# Stated exercise:
Please repeat all of the records below word for word, leaving the pictures out of your answer.

(A run of records)
-- Start --

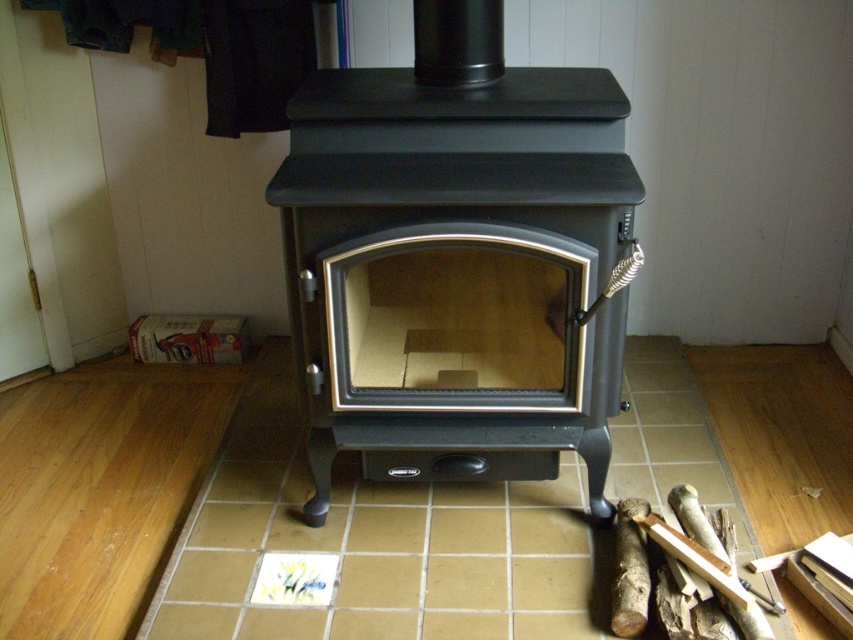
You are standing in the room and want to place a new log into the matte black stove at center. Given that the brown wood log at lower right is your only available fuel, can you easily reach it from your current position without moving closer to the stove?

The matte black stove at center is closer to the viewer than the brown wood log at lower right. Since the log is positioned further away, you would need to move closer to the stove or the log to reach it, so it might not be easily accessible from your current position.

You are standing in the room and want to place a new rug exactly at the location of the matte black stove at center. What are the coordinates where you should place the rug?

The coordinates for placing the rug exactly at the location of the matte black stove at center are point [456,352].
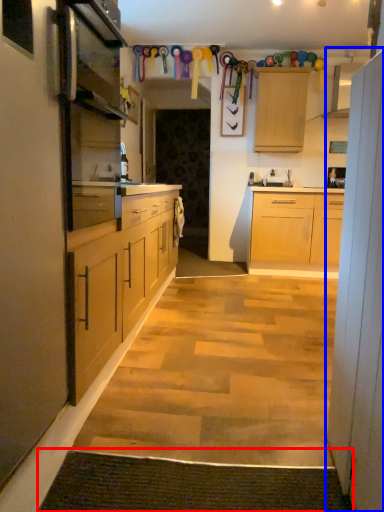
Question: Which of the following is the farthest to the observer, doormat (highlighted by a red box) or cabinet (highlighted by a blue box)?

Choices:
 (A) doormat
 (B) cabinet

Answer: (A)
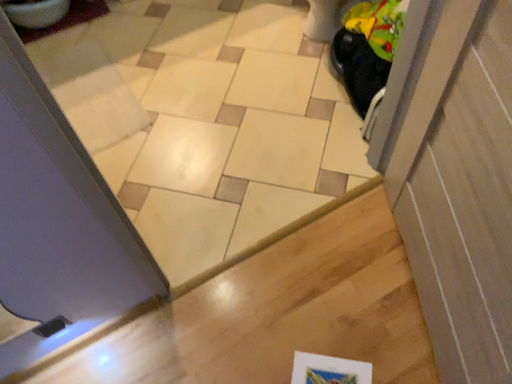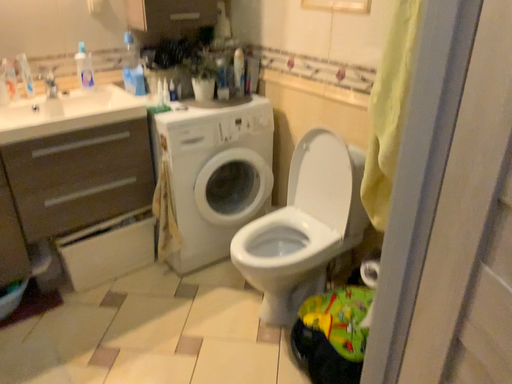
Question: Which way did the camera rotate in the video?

-- End --

# Answer to this exercise:
You are standing in the room and want to place a new log into the matte black stove at center. Given that the brown wood log at lower right is your only available fuel, can you easily reach it from your current position without moving closer to the stove?

The matte black stove at center is closer to the viewer than the brown wood log at lower right. Since the log is positioned further away, you would need to move closer to the stove or the log to reach it, so it might not be easily accessible from your current position.

You are standing in the room and want to place a new rug exactly at the location of the matte black stove at center. What are the coordinates where you should place the rug?

The coordinates for placing the rug exactly at the location of the matte black stove at center are point [456,352].
Question: Which of the following is the farthest to the observer, doormat (highlighted by a red box) or cabinet (highlighted by a blue box)?

Choices:
 (A) doormat
 (B) cabinet

Answer: (A)
Question: Which way did the camera rotate in the video?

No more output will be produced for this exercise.